=== INSTRUCTION ===
Output the material below as a Markdown table with the columns Index and Entry. Start at the first line and continue up to and including the line with "7: (217, 1201)". Number each line, skip blank lines, and leave the pictures out of the answer.

=== INPUT FOR THIS TASK ===
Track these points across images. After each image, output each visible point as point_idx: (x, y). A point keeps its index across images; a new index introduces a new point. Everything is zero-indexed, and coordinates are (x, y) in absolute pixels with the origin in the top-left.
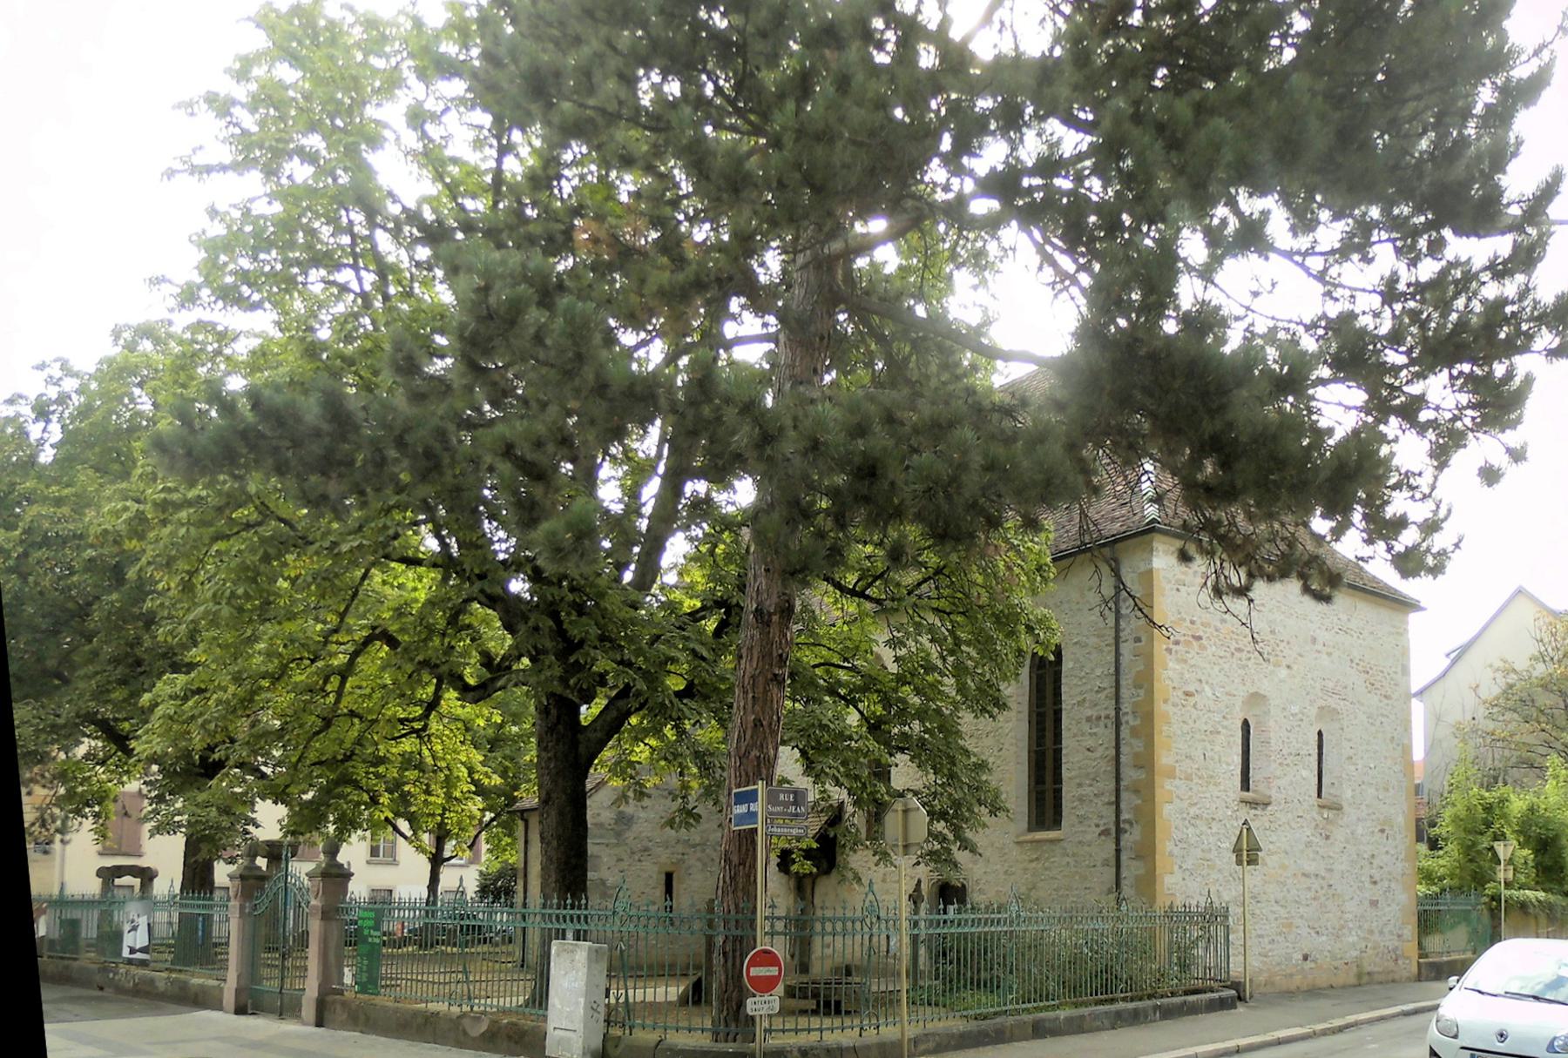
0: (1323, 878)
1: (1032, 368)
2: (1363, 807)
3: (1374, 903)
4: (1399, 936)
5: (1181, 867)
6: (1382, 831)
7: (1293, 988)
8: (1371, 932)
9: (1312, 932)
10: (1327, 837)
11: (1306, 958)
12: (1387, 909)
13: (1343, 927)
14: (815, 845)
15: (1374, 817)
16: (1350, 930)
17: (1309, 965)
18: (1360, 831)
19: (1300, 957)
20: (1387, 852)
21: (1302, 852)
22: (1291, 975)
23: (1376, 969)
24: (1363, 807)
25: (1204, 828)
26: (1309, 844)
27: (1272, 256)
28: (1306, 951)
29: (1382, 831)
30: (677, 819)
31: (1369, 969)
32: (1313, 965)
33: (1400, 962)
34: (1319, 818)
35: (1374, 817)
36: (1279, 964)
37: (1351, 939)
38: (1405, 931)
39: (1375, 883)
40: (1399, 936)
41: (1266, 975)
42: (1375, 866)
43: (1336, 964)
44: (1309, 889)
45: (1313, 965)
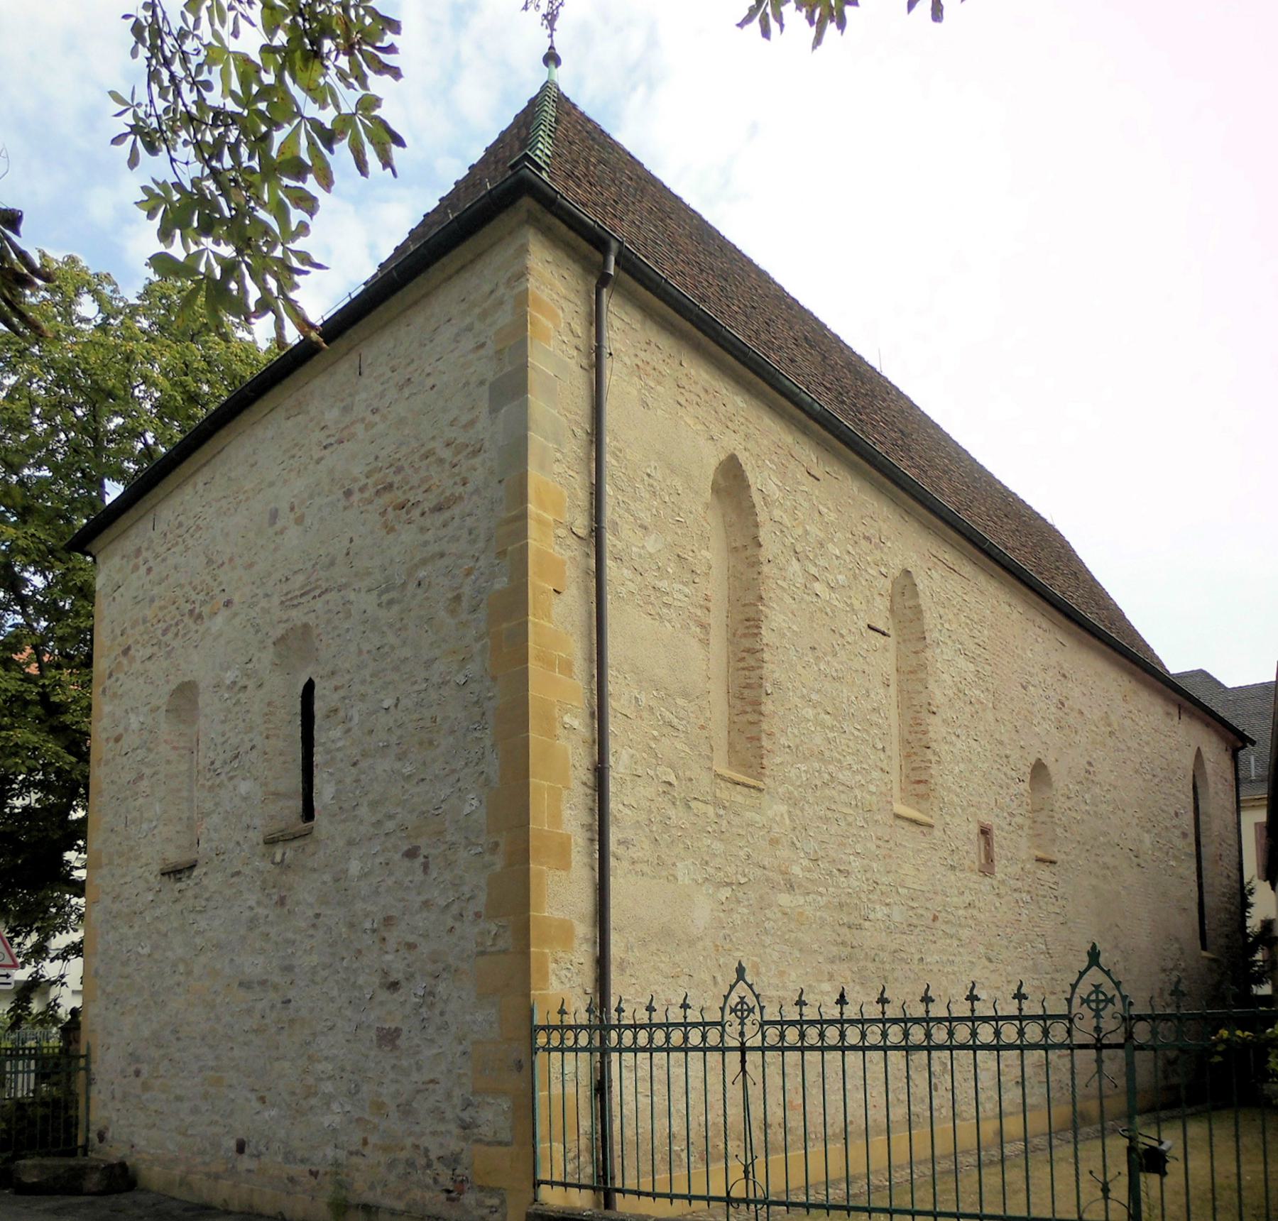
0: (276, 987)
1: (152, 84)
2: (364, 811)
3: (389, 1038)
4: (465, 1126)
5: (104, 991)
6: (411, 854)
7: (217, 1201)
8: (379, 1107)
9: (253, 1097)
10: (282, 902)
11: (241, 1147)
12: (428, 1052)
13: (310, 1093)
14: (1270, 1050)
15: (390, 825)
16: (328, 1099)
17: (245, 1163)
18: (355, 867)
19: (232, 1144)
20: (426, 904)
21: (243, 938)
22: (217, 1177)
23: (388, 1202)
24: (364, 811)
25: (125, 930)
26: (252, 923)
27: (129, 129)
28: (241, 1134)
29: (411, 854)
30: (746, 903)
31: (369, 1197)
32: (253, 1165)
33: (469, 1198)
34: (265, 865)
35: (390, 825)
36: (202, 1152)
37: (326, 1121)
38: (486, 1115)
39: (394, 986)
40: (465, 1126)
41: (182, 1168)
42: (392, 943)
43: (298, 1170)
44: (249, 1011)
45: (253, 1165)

=== SOLUTION FOR THIS EXERCISE ===
| Index | Entry |
|---|---|
| 1 | Track these points across images. After each image, output each visible point as point_idx: (x, y). A point keeps its index across images; a new index introduces a new point. Everything is zero-indexed, and coordinates are (x, y) in absolute pixels with the origin in the top-left. |
| 2 | 0: (1323, 878) |
| 3 | 1: (1032, 368) |
| 4 | 2: (1363, 807) |
| 5 | 3: (1374, 903) |
| 6 | 4: (1399, 936) |
| 7 | 5: (1181, 867) |
| 8 | 6: (1382, 831) |
| 9 | 7: (1293, 988) |
| 10 | 8: (1371, 932) |
| 11 | 9: (1312, 932) |
| 12 | 10: (1327, 837) |
| 13 | 11: (1306, 958) |
| 14 | 12: (1387, 909) |
| 15 | 13: (1343, 927) |
| 16 | 14: (815, 845) |
| 17 | 15: (1374, 817) |
| 18 | 16: (1350, 930) |
| 19 | 17: (1309, 965) |
| 20 | 18: (1360, 831) |
| 21 | 19: (1300, 957) |
| 22 | 20: (1387, 852) |
| 23 | 21: (1302, 852) |
| 24 | 22: (1291, 975) |
| 25 | 23: (1376, 969) |
| 26 | 24: (1363, 807) |
| 27 | 25: (1204, 828) |
| 28 | 26: (1309, 844) |
| 29 | 27: (1272, 256) |
| 30 | 28: (1306, 951) |
| 31 | 29: (1382, 831) |
| 32 | 30: (677, 819) |
| 33 | 31: (1369, 969) |
| 34 | 32: (1313, 965) |
| 35 | 33: (1400, 962) |
| 36 | 34: (1319, 818) |
| 37 | 35: (1374, 817) |
| 38 | 36: (1279, 964) |
| 39 | 37: (1351, 939) |
| 40 | 38: (1405, 931) |
| 41 | 39: (1375, 883) |
| 42 | 40: (1399, 936) |
| 43 | 41: (1266, 975) |
| 44 | 42: (1375, 866) |
| 45 | 43: (1336, 964) |
| 46 | 44: (1309, 889) |
| 47 | 45: (1313, 965) |
| 48 | 0: (276, 987) |
| 49 | 1: (152, 84) |
| 50 | 2: (364, 811) |
| 51 | 3: (389, 1038) |
| 52 | 4: (465, 1126) |
| 53 | 5: (104, 991) |
| 54 | 6: (411, 854) |
| 55 | 7: (217, 1201) |